## Supplied records
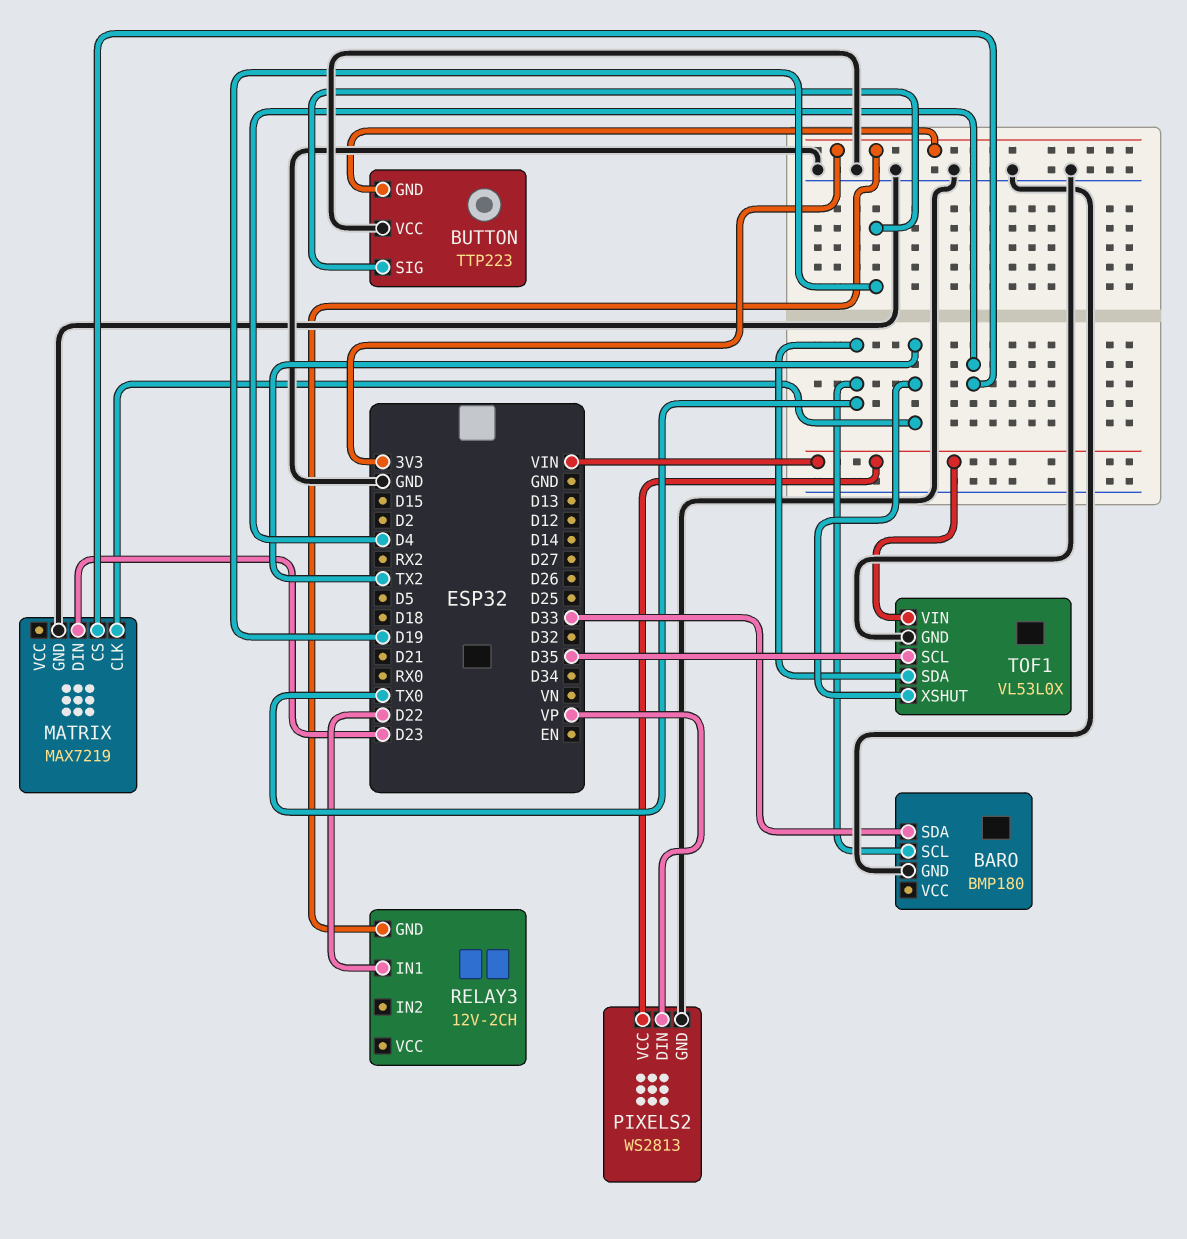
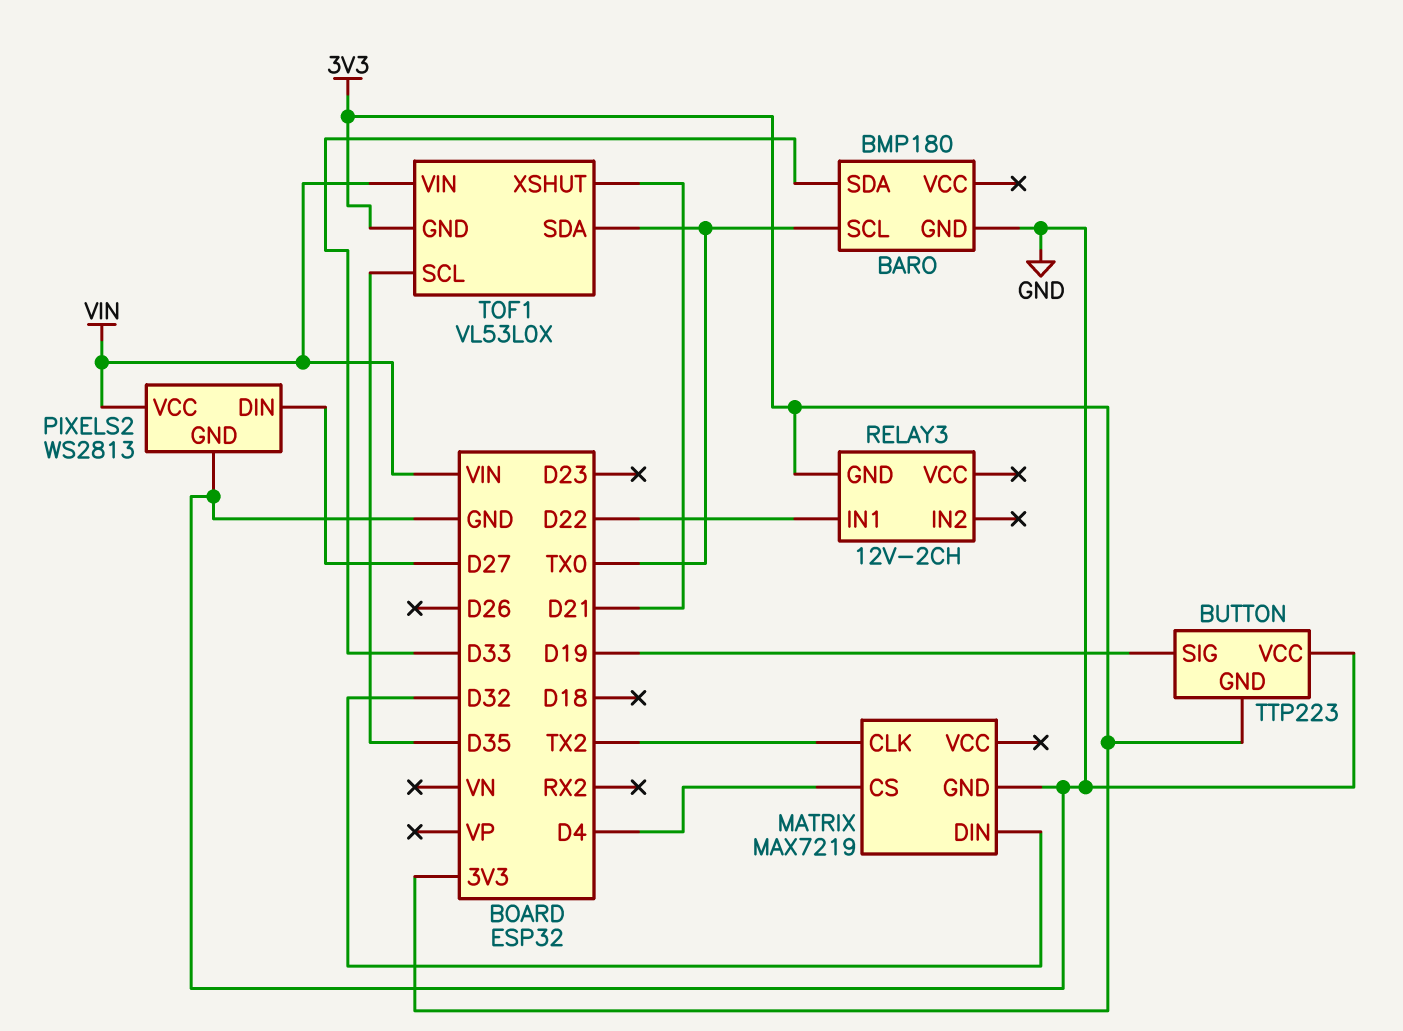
MATRIX pin DIN: D23 -> D32
PIXELS2 pin DIN: VP -> D27
TOF1 pin GND: GND -> 3V3
TOF1 pin XSHUT: TX2 -> D21

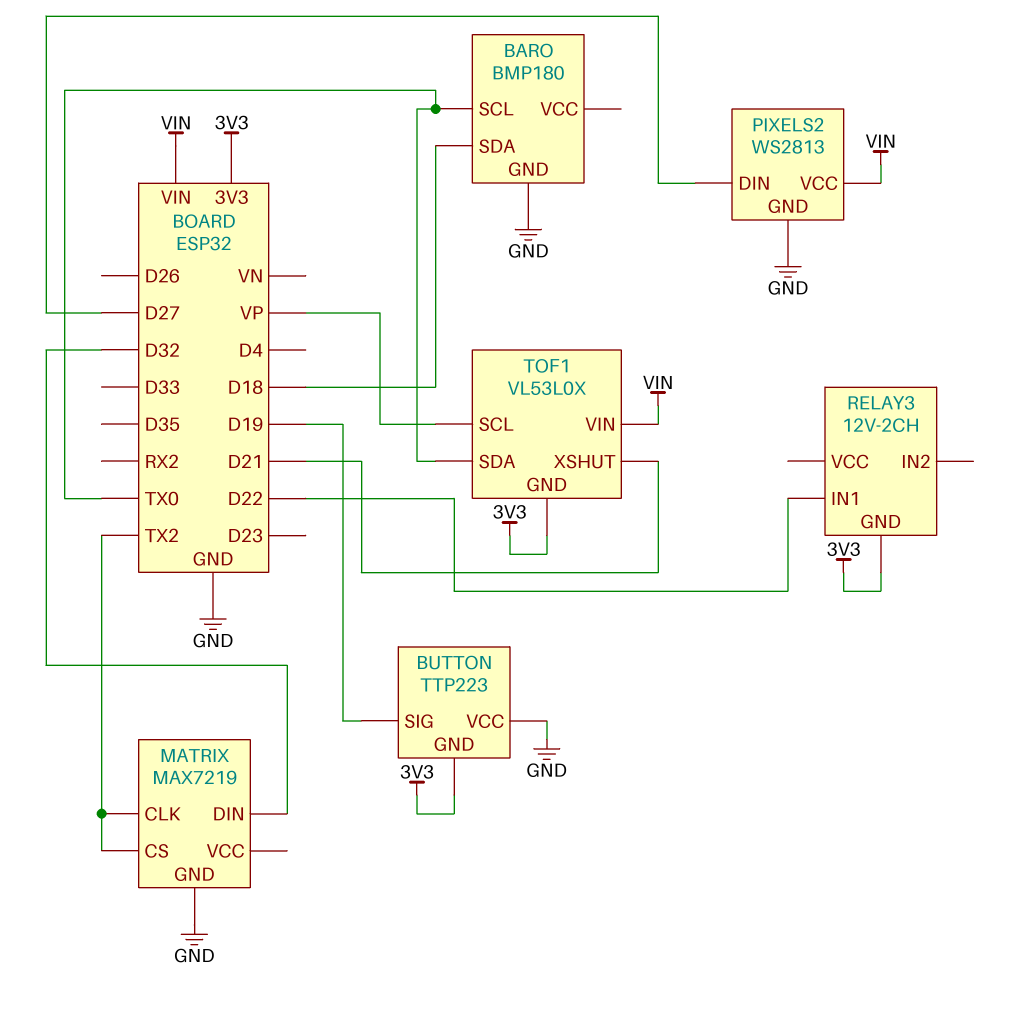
BARO pin SDA: D33 -> D18
MATRIX pin CS: D4 -> TX2
TOF1 pin SCL: D35 -> VP

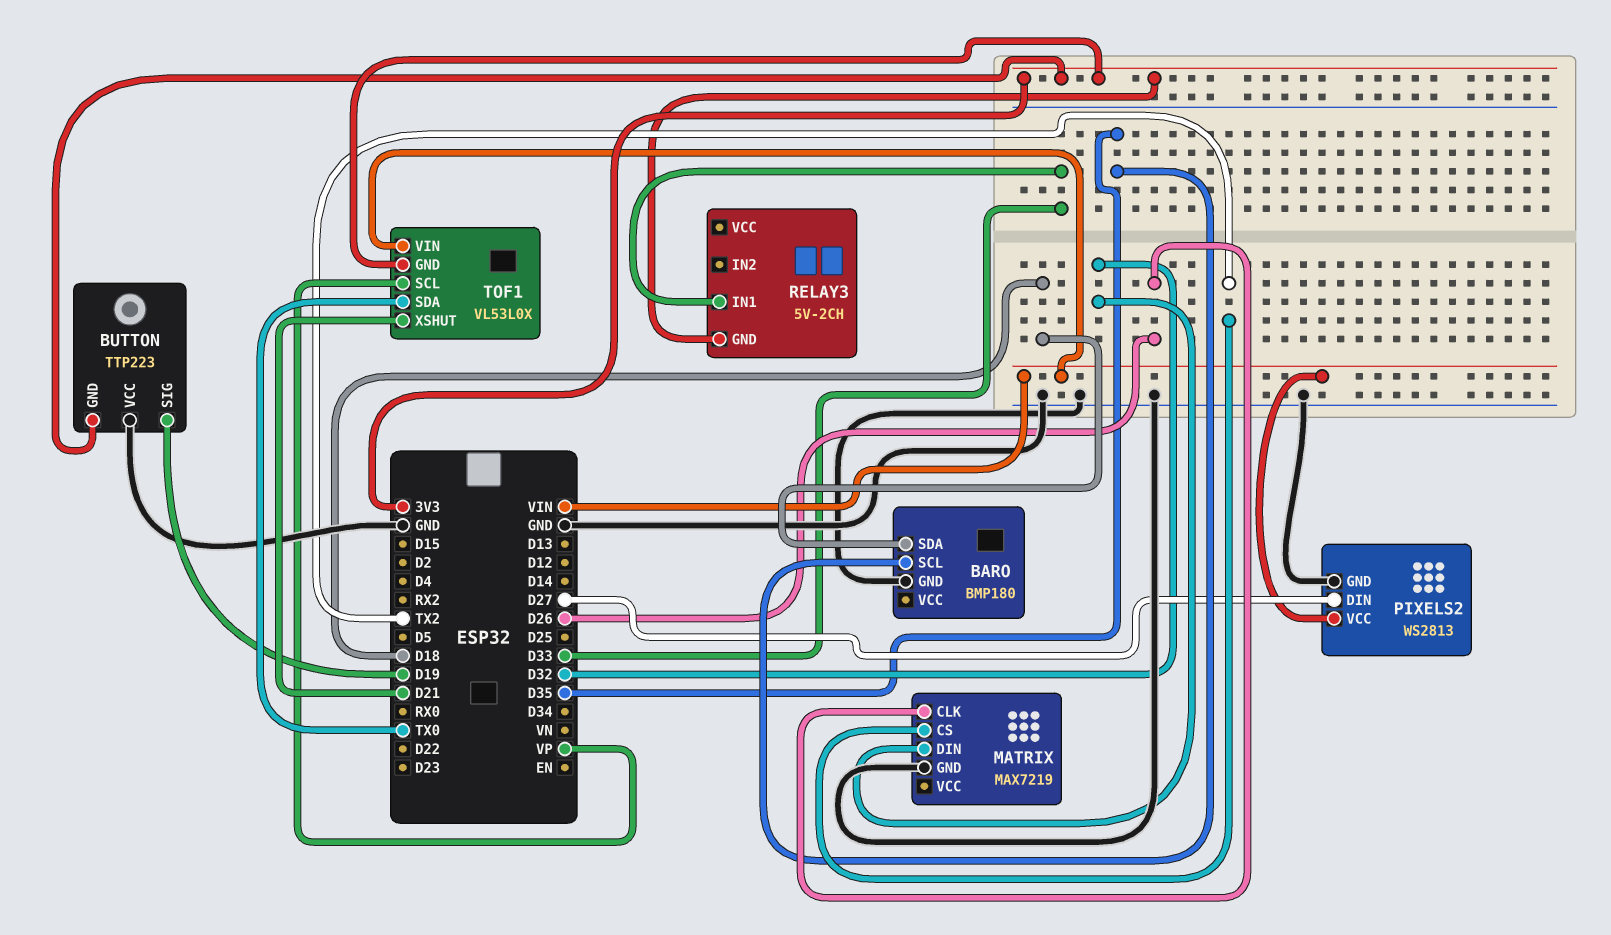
BARO pin SCL: TX0 -> D35
MATRIX pin CLK: TX2 -> D26
RELAY3: 12V-2CH -> 5V-2CH
RELAY3 pin IN1: D22 -> D33

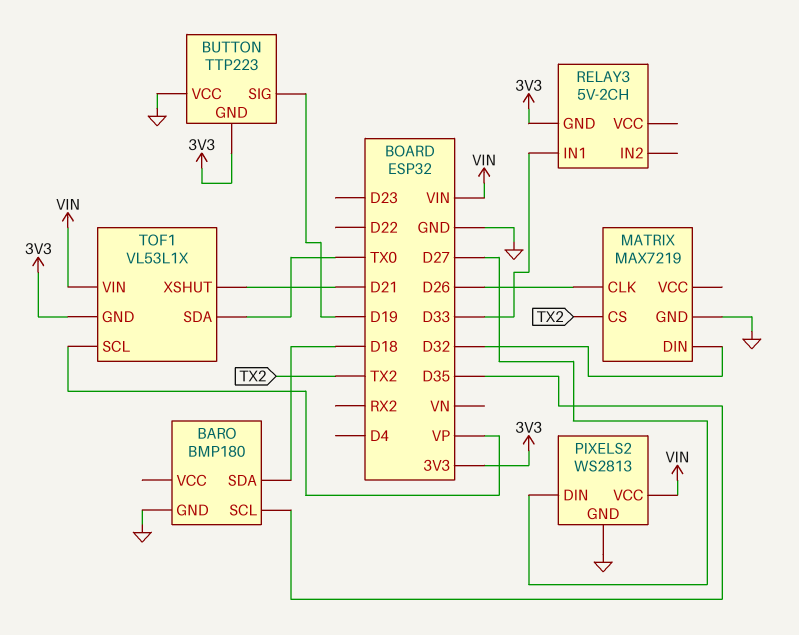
TOF1: VL53L0X -> VL53L1X

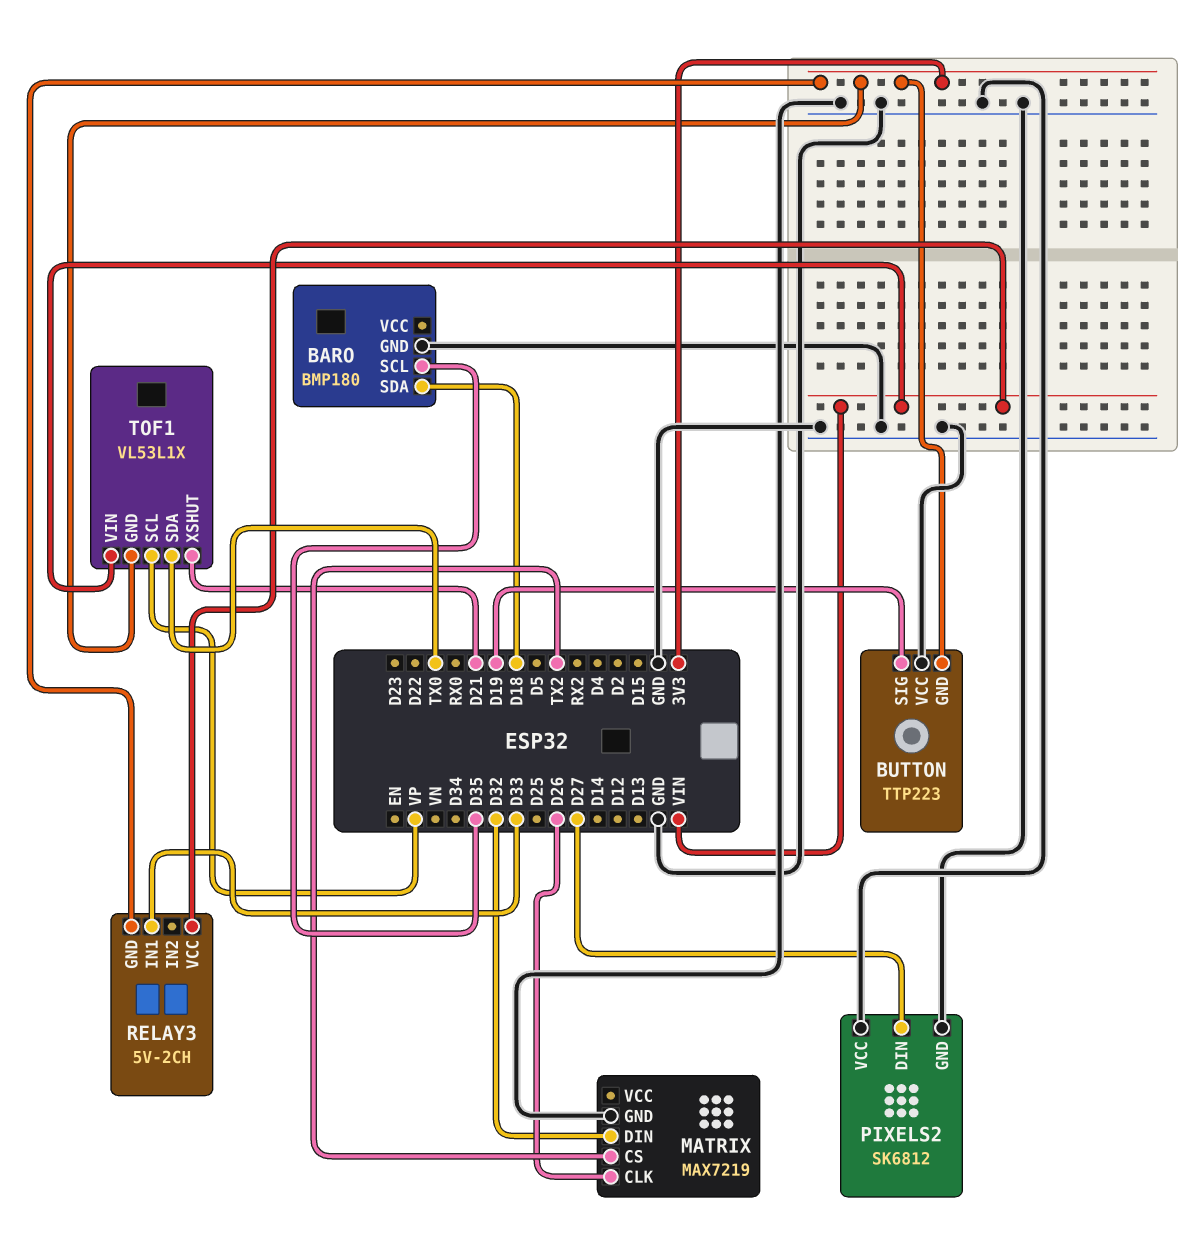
PIXELS2: WS2813 -> SK6812
PIXELS2 pin VCC: VIN -> GND
RELAY3 pin VCC: none -> VIN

## Problem
Here the job is to copy the listing above word for word, starting at the line with "PIXELS2 pin DIN: VP -> D27" and ending at the line with "RELAY3 pin IN1: D22 -> D33", and to leave out the pictures.

## The completed task
PIXELS2 pin DIN: VP -> D27
TOF1 pin GND: GND -> 3V3
TOF1 pin XSHUT: TX2 -> D21

BARO pin SDA: D33 -> D18
MATRIX pin CS: D4 -> TX2
TOF1 pin SCL: D35 -> VP

BARO pin SCL: TX0 -> D35
MATRIX pin CLK: TX2 -> D26
RELAY3: 12V-2CH -> 5V-2CH
RELAY3 pin IN1: D22 -> D33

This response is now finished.